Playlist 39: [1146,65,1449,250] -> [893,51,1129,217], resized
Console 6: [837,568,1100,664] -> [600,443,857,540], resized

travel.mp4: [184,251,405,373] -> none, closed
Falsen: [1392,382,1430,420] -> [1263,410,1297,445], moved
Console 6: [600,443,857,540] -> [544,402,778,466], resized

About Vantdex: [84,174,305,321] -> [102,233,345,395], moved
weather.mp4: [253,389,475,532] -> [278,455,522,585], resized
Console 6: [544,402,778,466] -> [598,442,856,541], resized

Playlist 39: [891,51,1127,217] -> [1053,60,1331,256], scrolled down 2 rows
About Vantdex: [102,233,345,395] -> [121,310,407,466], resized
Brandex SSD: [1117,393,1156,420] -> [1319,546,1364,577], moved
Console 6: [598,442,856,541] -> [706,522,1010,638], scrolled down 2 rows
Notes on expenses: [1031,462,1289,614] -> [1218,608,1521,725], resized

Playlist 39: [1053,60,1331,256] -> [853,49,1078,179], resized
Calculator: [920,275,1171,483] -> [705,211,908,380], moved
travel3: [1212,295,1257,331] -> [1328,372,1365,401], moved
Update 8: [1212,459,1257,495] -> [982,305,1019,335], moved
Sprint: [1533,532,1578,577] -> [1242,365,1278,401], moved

---

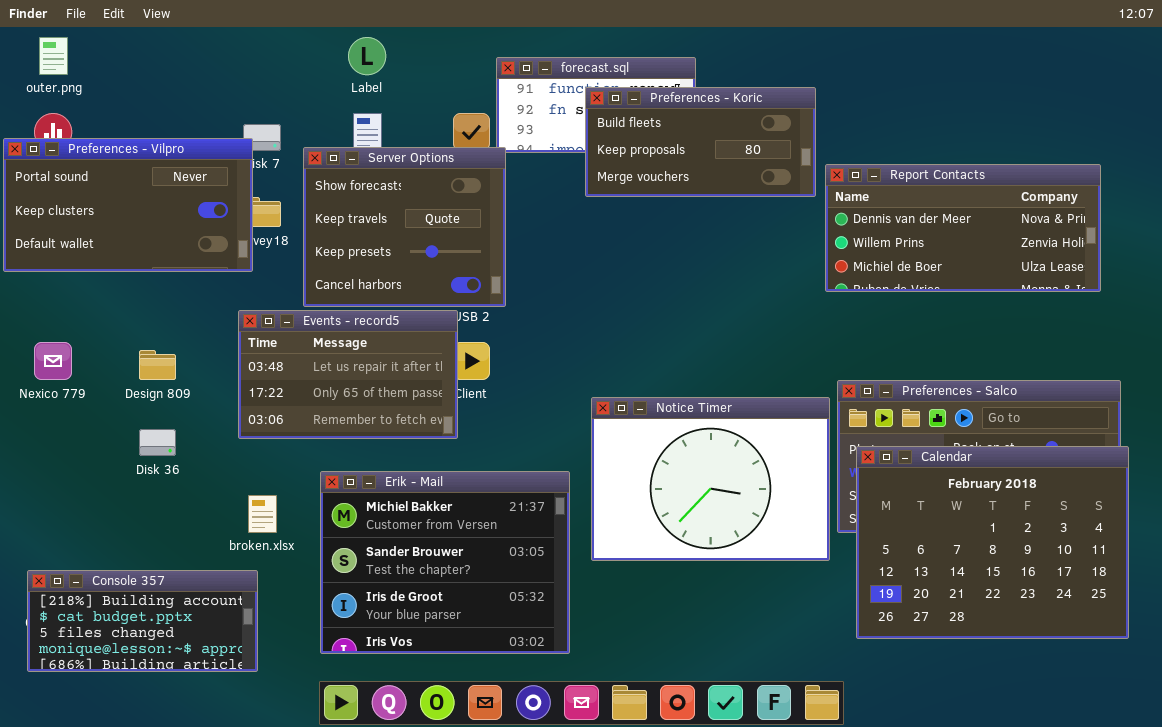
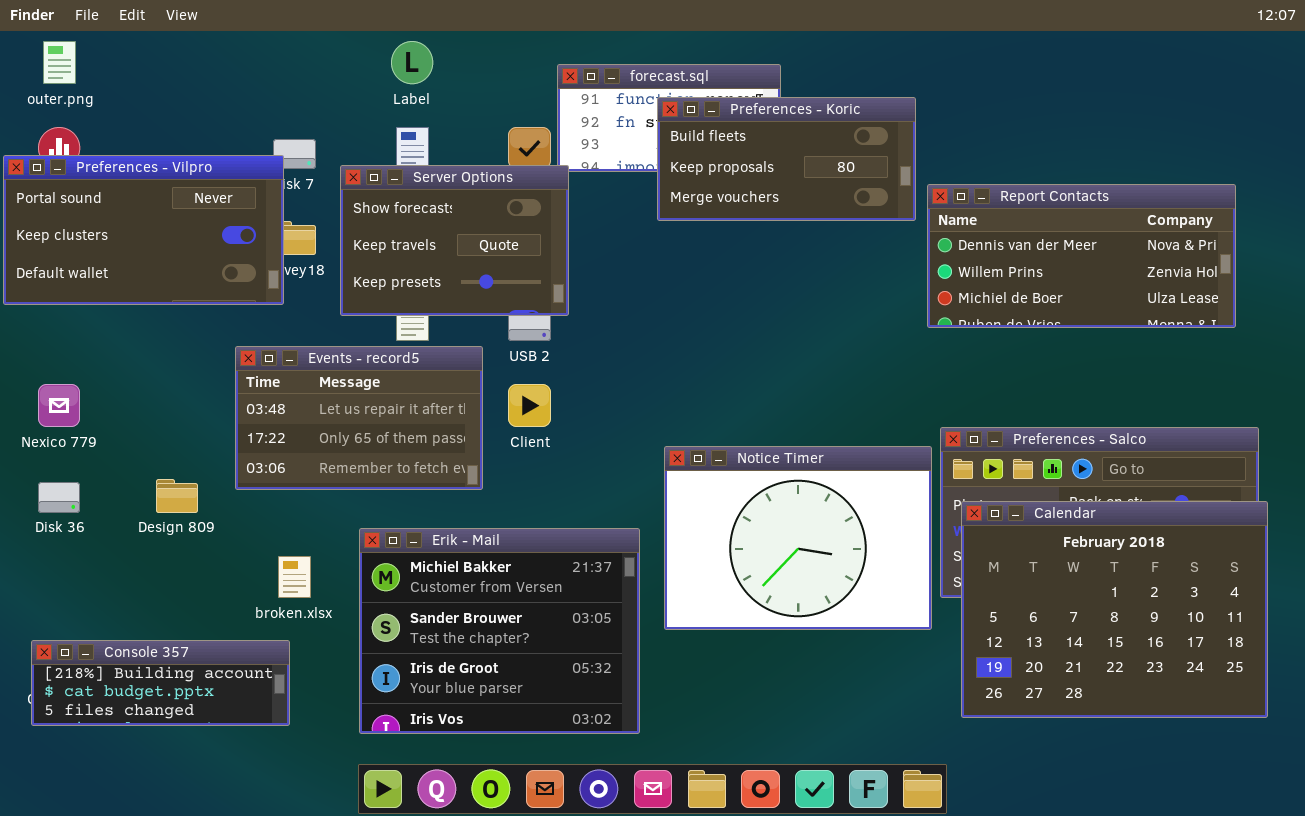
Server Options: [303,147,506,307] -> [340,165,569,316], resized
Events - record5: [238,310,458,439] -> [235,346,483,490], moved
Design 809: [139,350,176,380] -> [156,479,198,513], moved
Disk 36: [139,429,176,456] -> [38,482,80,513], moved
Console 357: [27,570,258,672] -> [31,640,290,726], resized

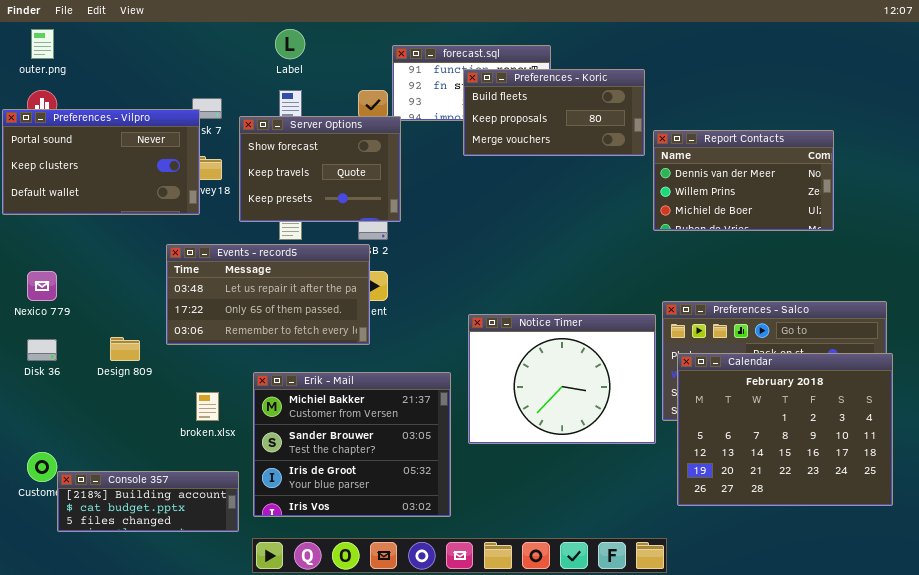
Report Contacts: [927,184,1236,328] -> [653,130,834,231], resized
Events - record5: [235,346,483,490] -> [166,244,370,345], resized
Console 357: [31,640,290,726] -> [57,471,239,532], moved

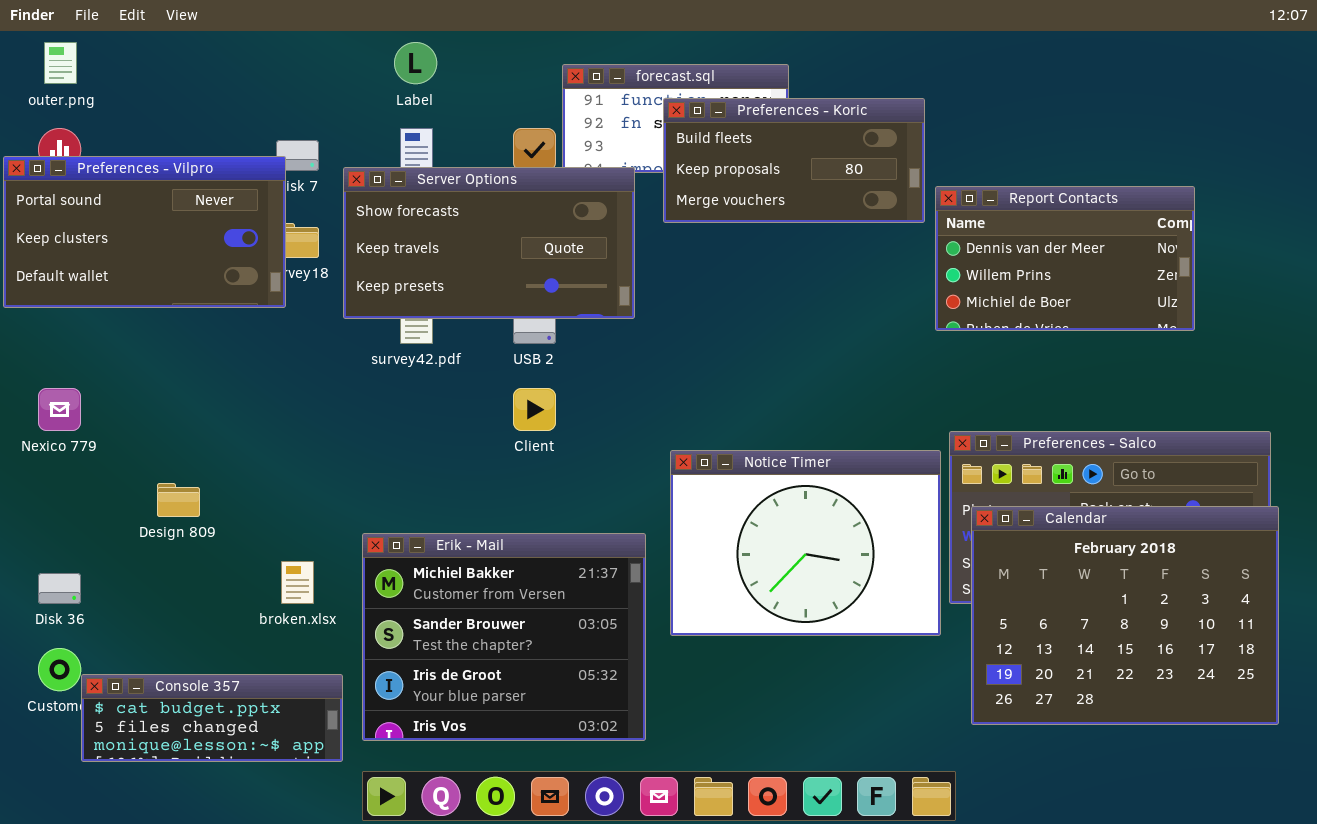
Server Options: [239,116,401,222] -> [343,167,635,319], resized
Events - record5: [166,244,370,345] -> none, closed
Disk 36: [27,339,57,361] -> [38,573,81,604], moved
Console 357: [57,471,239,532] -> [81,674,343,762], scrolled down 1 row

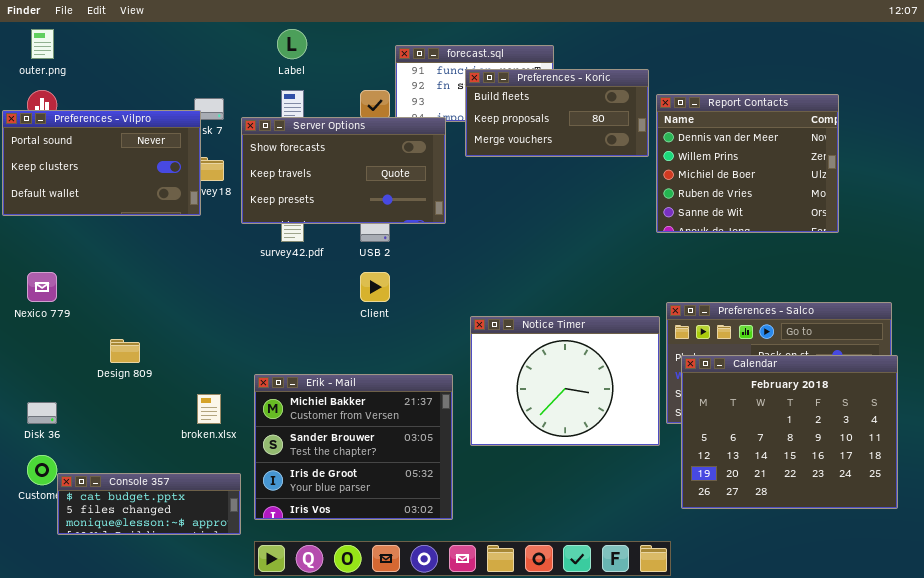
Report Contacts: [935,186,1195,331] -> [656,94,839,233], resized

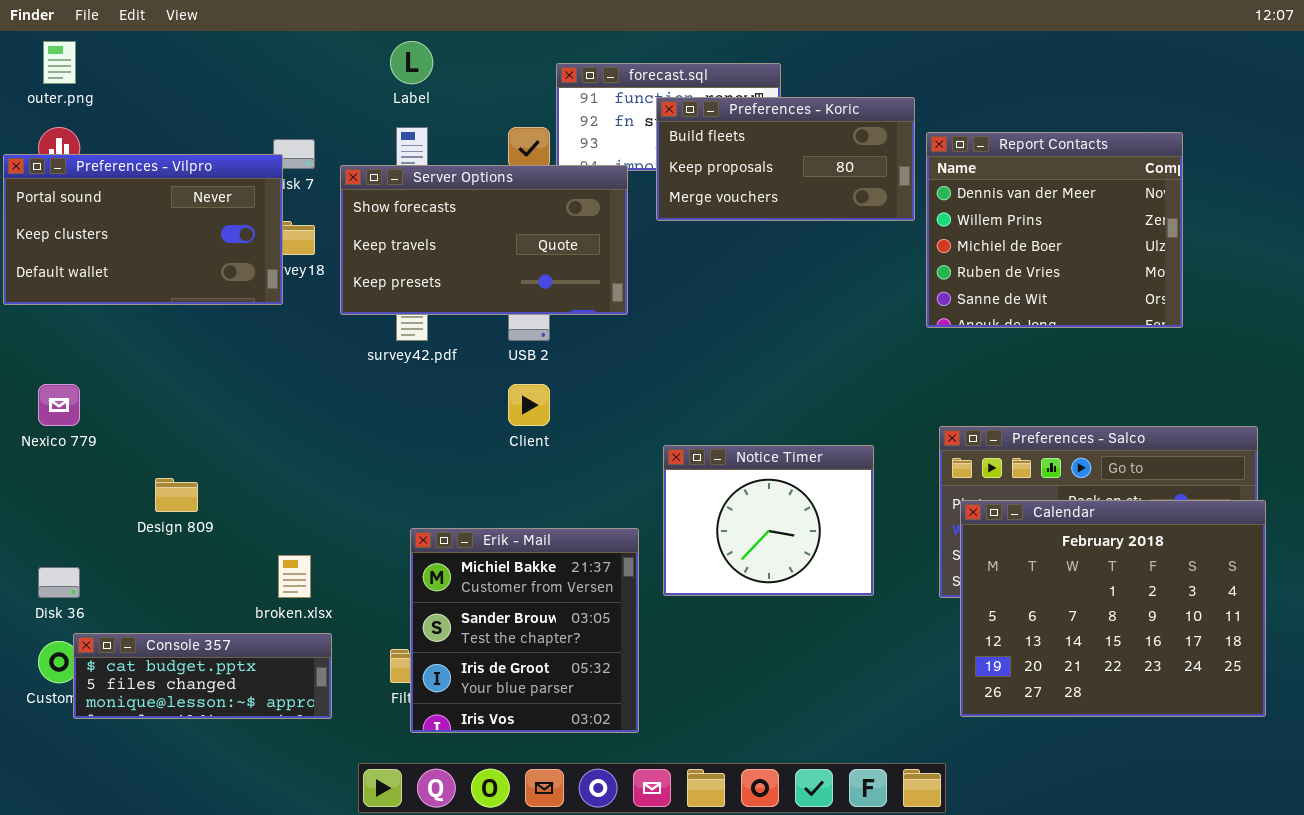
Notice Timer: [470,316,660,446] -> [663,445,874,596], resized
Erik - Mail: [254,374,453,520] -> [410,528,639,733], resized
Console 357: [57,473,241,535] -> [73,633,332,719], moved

> **WHAT YOU NEED TO DO**
Please make an exact copy of the lines above from the line with "Playlist 39: [1146,65,1449,250]" through the line with "Sprint: [1533,532,1578,577] ->", both ends included.

> **RESPONSE**
Playlist 39: [1146,65,1449,250] -> [893,51,1129,217], resized
Console 6: [837,568,1100,664] -> [600,443,857,540], resized

travel.mp4: [184,251,405,373] -> none, closed
Falsen: [1392,382,1430,420] -> [1263,410,1297,445], moved
Console 6: [600,443,857,540] -> [544,402,778,466], resized

About Vantdex: [84,174,305,321] -> [102,233,345,395], moved
weather.mp4: [253,389,475,532] -> [278,455,522,585], resized
Console 6: [544,402,778,466] -> [598,442,856,541], resized

Playlist 39: [891,51,1127,217] -> [1053,60,1331,256], scrolled down 2 rows
About Vantdex: [102,233,345,395] -> [121,310,407,466], resized
Brandex SSD: [1117,393,1156,420] -> [1319,546,1364,577], moved
Console 6: [598,442,856,541] -> [706,522,1010,638], scrolled down 2 rows
Notes on expenses: [1031,462,1289,614] -> [1218,608,1521,725], resized

Playlist 39: [1053,60,1331,256] -> [853,49,1078,179], resized
Calculator: [920,275,1171,483] -> [705,211,908,380], moved
travel3: [1212,295,1257,331] -> [1328,372,1365,401], moved
Update 8: [1212,459,1257,495] -> [982,305,1019,335], moved
Sprint: [1533,532,1578,577] -> [1242,365,1278,401], moved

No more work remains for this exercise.